WHAT TO PRODUCE: Once the line holding "U1 pin IN: +15V -> VSS" is found in the entries below, transcribe exactly every line up to and including the one holding "U4 pin in-: none -> N8", but leave out the pictures.

Revision tracking records
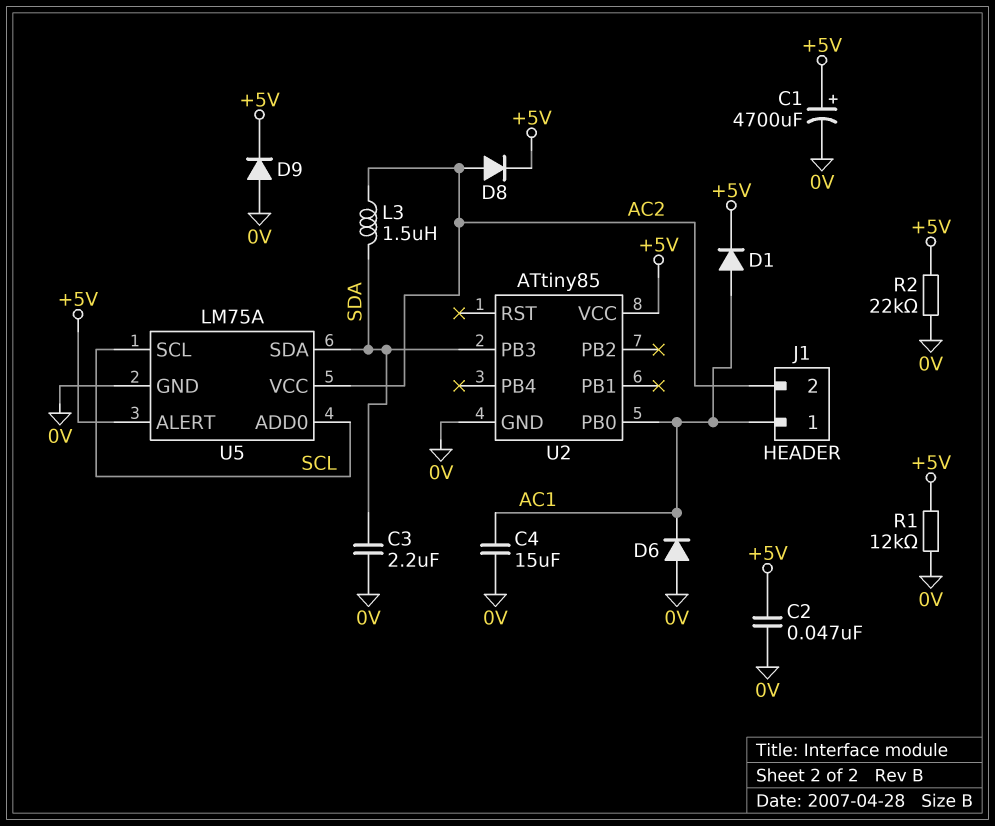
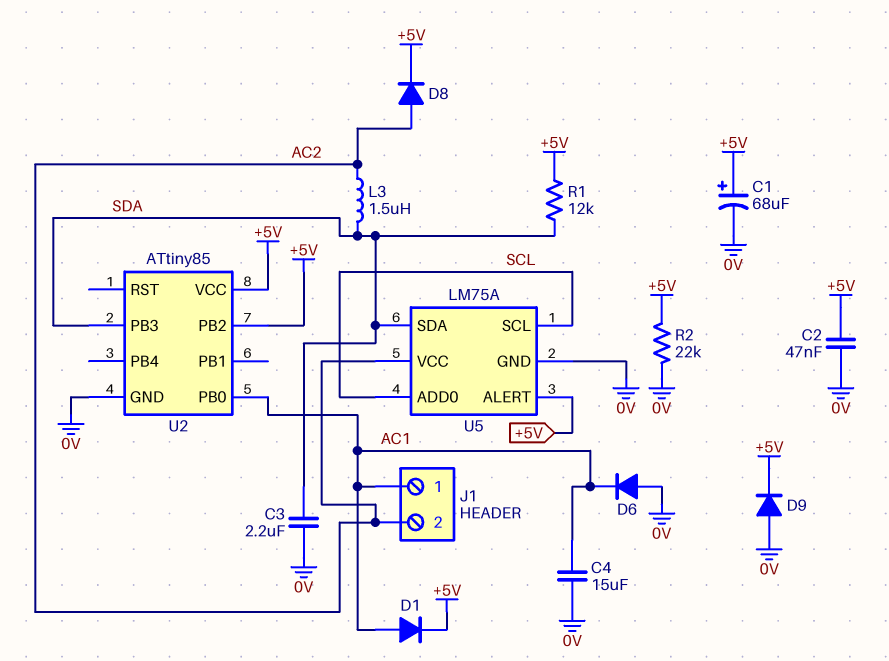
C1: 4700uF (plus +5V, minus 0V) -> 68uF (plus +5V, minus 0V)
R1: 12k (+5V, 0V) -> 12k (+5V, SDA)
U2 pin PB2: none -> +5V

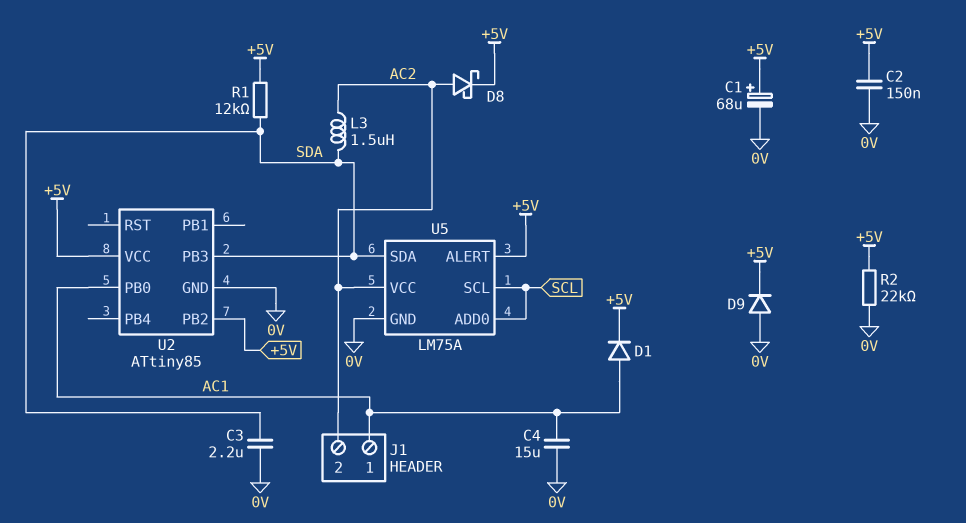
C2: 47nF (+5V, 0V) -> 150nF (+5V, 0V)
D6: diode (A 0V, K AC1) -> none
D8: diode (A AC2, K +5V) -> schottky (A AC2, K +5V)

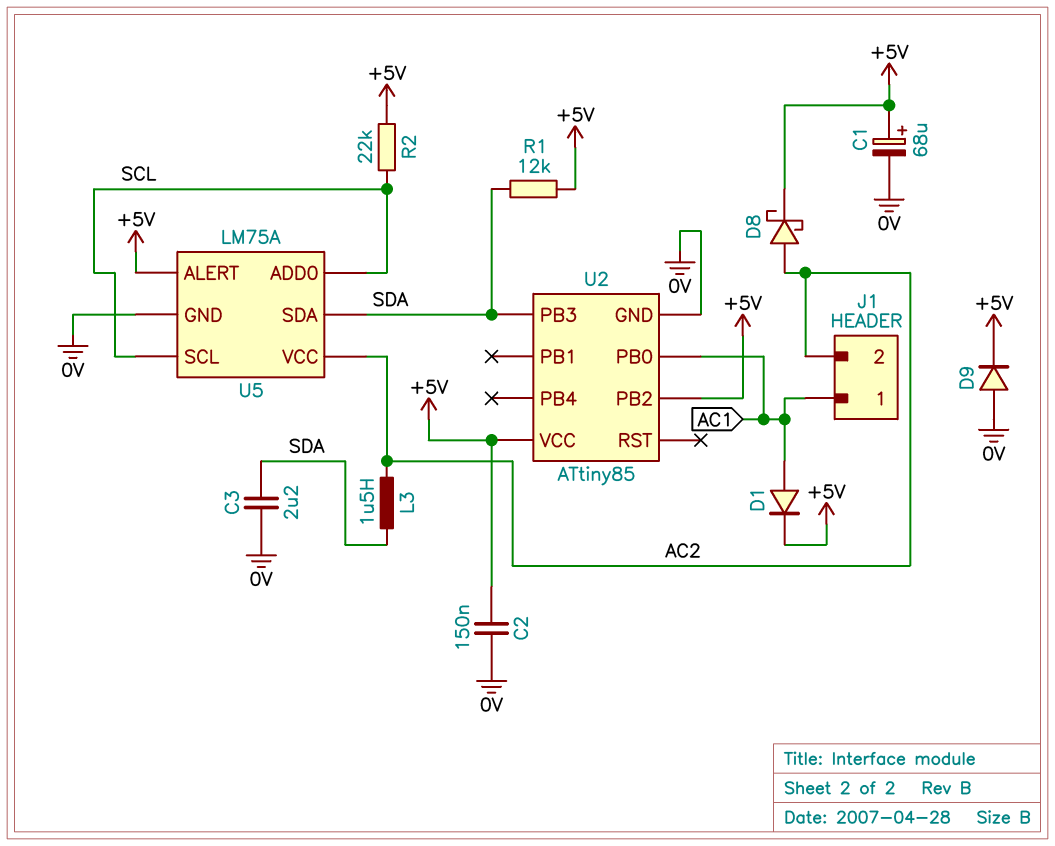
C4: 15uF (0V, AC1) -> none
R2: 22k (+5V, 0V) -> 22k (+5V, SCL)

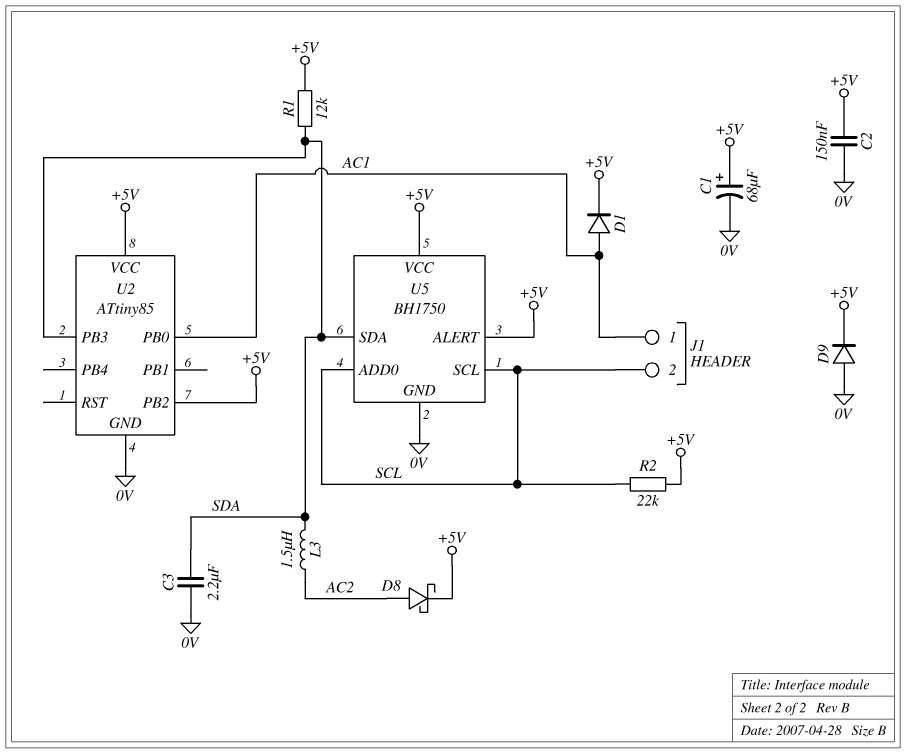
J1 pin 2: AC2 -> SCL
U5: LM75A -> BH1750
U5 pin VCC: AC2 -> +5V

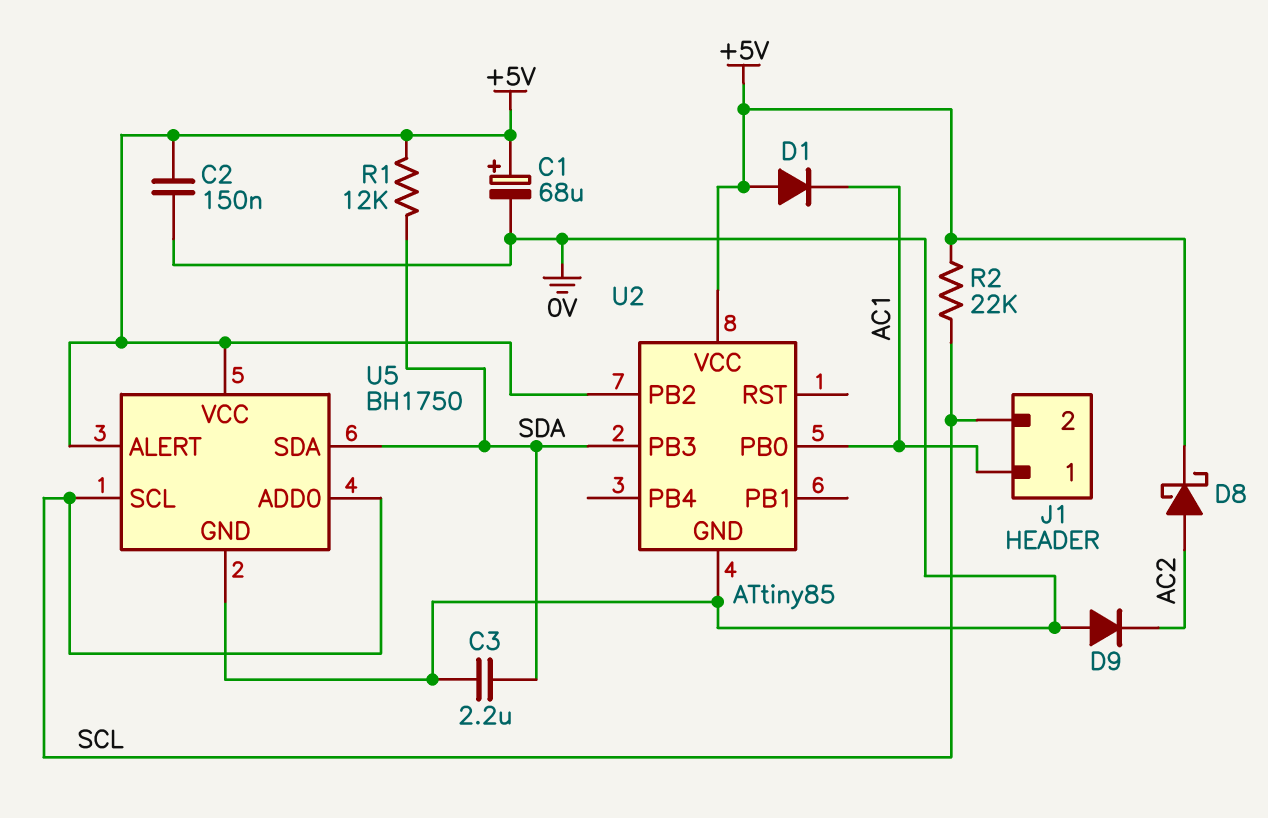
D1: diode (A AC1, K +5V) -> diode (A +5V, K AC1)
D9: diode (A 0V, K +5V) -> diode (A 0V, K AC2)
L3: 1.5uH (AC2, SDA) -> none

* * *

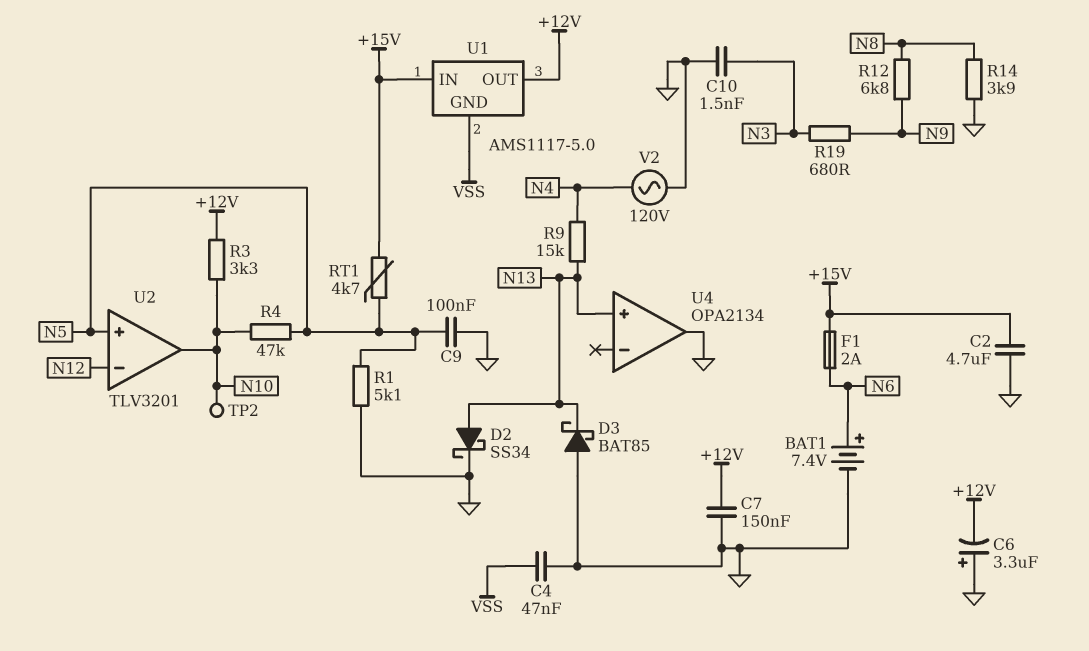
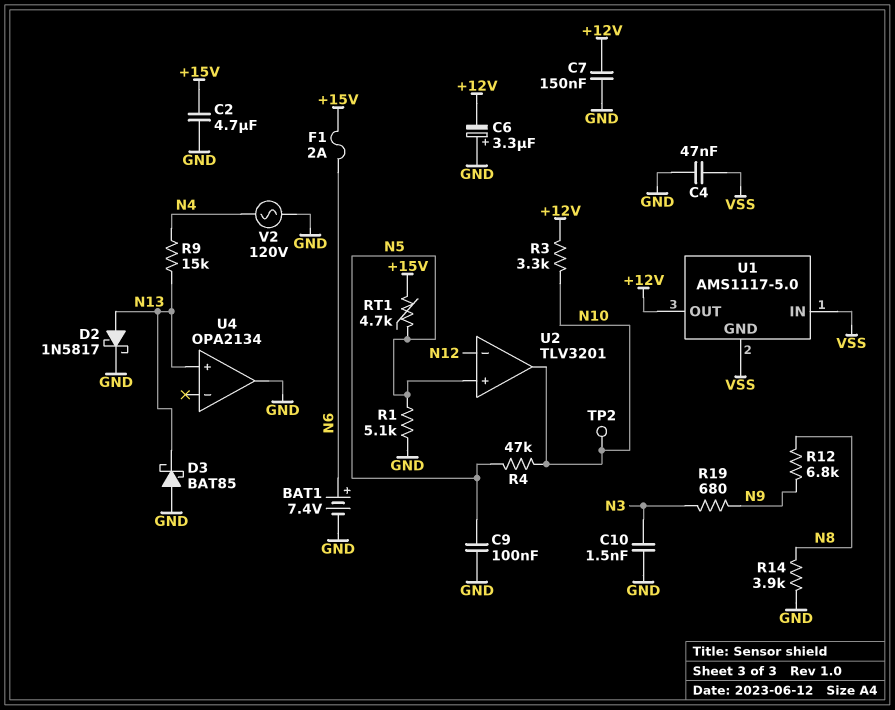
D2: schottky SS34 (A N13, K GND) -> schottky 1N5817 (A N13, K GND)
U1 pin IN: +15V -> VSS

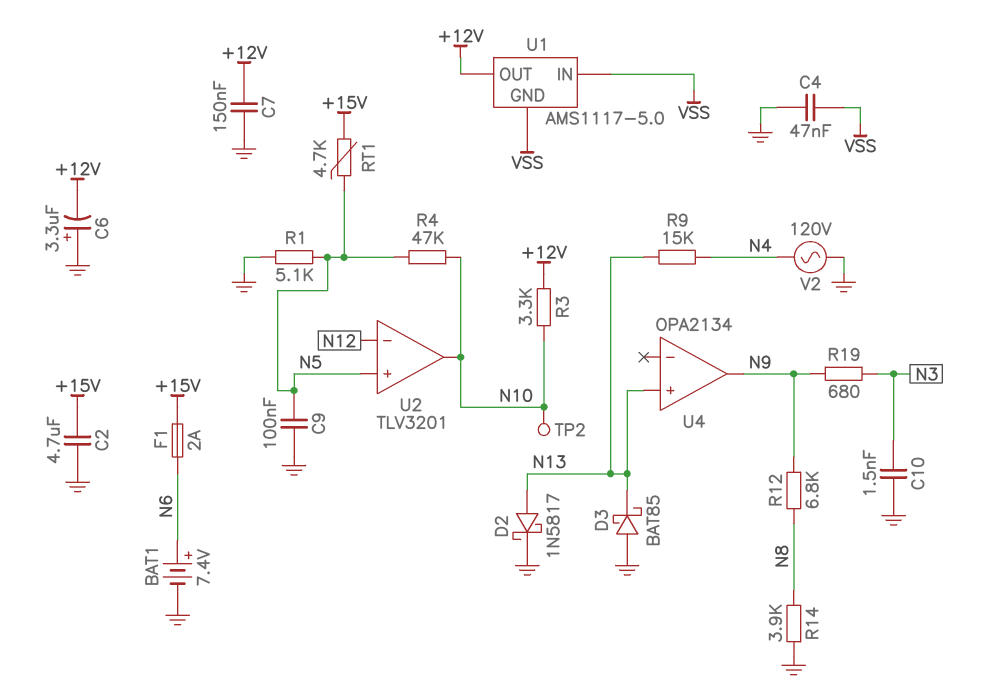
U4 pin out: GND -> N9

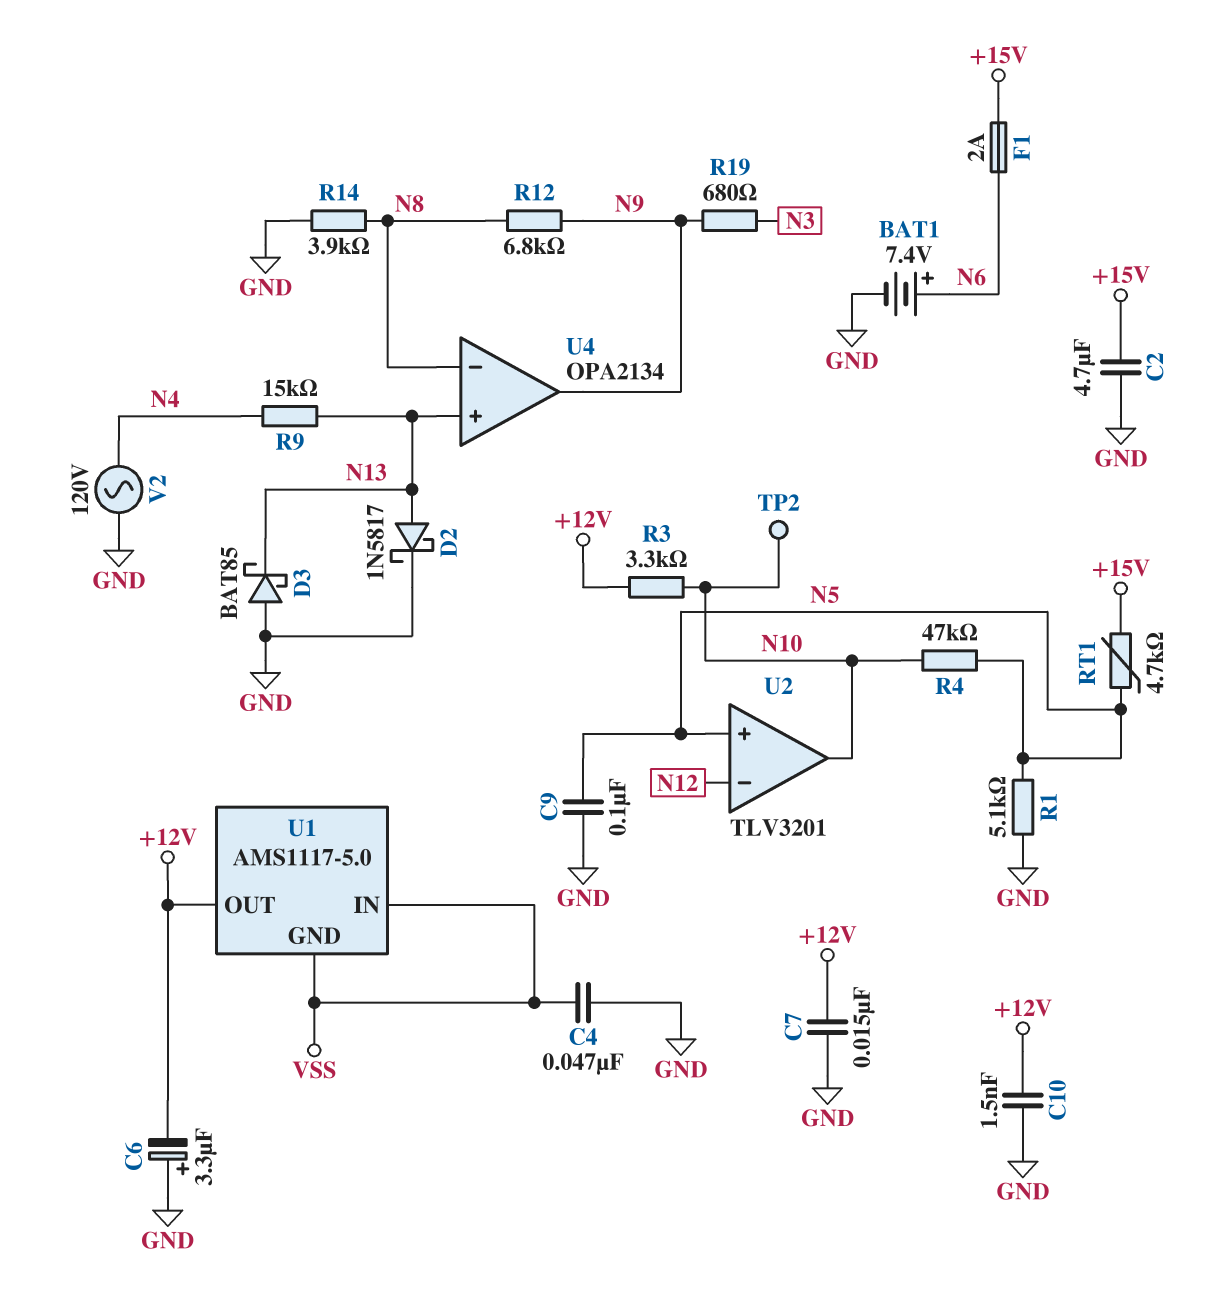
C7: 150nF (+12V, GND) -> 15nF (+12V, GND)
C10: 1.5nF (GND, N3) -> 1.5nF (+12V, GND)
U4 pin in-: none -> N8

RESULT OF THE TASK:
U1 pin IN: +15V -> VSS

U4 pin out: GND -> N9

C7: 150nF (+12V, GND) -> 15nF (+12V, GND)
C10: 1.5nF (GND, N3) -> 1.5nF (+12V, GND)
U4 pin in-: none -> N8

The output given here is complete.